Supplied entries:
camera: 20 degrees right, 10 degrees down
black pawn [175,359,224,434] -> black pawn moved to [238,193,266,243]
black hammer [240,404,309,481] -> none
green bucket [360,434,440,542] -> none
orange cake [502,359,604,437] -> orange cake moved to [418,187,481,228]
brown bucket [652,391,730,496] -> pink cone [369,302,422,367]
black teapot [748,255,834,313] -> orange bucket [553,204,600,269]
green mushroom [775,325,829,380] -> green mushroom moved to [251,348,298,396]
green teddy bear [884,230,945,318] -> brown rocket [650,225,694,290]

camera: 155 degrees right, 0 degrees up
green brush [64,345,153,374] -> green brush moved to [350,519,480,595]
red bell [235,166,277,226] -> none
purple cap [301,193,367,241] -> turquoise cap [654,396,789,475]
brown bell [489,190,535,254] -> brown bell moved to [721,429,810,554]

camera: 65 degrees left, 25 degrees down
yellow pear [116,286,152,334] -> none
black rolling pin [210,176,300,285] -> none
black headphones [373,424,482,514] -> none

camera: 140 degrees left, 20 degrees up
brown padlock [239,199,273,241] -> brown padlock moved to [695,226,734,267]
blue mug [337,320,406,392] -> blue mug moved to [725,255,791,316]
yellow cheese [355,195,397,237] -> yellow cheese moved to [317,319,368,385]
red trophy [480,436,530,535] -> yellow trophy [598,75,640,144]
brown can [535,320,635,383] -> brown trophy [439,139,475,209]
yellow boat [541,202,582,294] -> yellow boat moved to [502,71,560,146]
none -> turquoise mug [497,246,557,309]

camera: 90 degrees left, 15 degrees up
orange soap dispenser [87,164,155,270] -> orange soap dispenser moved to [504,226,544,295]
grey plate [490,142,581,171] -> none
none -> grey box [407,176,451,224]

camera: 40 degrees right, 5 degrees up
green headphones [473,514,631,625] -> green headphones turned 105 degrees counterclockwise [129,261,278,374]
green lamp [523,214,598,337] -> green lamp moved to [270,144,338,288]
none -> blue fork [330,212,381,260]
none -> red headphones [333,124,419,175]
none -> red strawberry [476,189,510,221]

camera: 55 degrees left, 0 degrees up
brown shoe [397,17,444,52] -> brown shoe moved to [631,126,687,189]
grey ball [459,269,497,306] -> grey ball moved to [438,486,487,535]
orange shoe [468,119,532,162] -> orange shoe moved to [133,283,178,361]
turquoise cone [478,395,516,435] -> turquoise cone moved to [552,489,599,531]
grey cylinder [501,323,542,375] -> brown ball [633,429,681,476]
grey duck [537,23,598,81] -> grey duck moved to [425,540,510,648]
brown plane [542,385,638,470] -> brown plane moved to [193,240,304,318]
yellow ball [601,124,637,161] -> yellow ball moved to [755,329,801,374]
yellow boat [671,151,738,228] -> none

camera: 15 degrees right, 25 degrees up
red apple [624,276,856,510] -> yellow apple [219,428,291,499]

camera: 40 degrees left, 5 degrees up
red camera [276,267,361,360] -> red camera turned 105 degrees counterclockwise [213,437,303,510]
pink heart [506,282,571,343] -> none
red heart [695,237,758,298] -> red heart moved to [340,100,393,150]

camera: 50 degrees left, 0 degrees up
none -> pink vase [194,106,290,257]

What you will do: Reproduce the entire listing. Keep every word as it is.

Answer space:
camera: 20 degrees right, 10 degrees down
black pawn [175,359,224,434] -> black pawn moved to [238,193,266,243]
black hammer [240,404,309,481] -> none
green bucket [360,434,440,542] -> none
orange cake [502,359,604,437] -> orange cake moved to [418,187,481,228]
brown bucket [652,391,730,496] -> pink cone [369,302,422,367]
black teapot [748,255,834,313] -> orange bucket [553,204,600,269]
green mushroom [775,325,829,380] -> green mushroom moved to [251,348,298,396]
green teddy bear [884,230,945,318] -> brown rocket [650,225,694,290]

camera: 155 degrees right, 0 degrees up
green brush [64,345,153,374] -> green brush moved to [350,519,480,595]
red bell [235,166,277,226] -> none
purple cap [301,193,367,241] -> turquoise cap [654,396,789,475]
brown bell [489,190,535,254] -> brown bell moved to [721,429,810,554]

camera: 65 degrees left, 25 degrees down
yellow pear [116,286,152,334] -> none
black rolling pin [210,176,300,285] -> none
black headphones [373,424,482,514] -> none

camera: 140 degrees left, 20 degrees up
brown padlock [239,199,273,241] -> brown padlock moved to [695,226,734,267]
blue mug [337,320,406,392] -> blue mug moved to [725,255,791,316]
yellow cheese [355,195,397,237] -> yellow cheese moved to [317,319,368,385]
red trophy [480,436,530,535] -> yellow trophy [598,75,640,144]
brown can [535,320,635,383] -> brown trophy [439,139,475,209]
yellow boat [541,202,582,294] -> yellow boat moved to [502,71,560,146]
none -> turquoise mug [497,246,557,309]

camera: 90 degrees left, 15 degrees up
orange soap dispenser [87,164,155,270] -> orange soap dispenser moved to [504,226,544,295]
grey plate [490,142,581,171] -> none
none -> grey box [407,176,451,224]

camera: 40 degrees right, 5 degrees up
green headphones [473,514,631,625] -> green headphones turned 105 degrees counterclockwise [129,261,278,374]
green lamp [523,214,598,337] -> green lamp moved to [270,144,338,288]
none -> blue fork [330,212,381,260]
none -> red headphones [333,124,419,175]
none -> red strawberry [476,189,510,221]

camera: 55 degrees left, 0 degrees up
brown shoe [397,17,444,52] -> brown shoe moved to [631,126,687,189]
grey ball [459,269,497,306] -> grey ball moved to [438,486,487,535]
orange shoe [468,119,532,162] -> orange shoe moved to [133,283,178,361]
turquoise cone [478,395,516,435] -> turquoise cone moved to [552,489,599,531]
grey cylinder [501,323,542,375] -> brown ball [633,429,681,476]
grey duck [537,23,598,81] -> grey duck moved to [425,540,510,648]
brown plane [542,385,638,470] -> brown plane moved to [193,240,304,318]
yellow ball [601,124,637,161] -> yellow ball moved to [755,329,801,374]
yellow boat [671,151,738,228] -> none

camera: 15 degrees right, 25 degrees up
red apple [624,276,856,510] -> yellow apple [219,428,291,499]

camera: 40 degrees left, 5 degrees up
red camera [276,267,361,360] -> red camera turned 105 degrees counterclockwise [213,437,303,510]
pink heart [506,282,571,343] -> none
red heart [695,237,758,298] -> red heart moved to [340,100,393,150]

camera: 50 degrees left, 0 degrees up
none -> pink vase [194,106,290,257]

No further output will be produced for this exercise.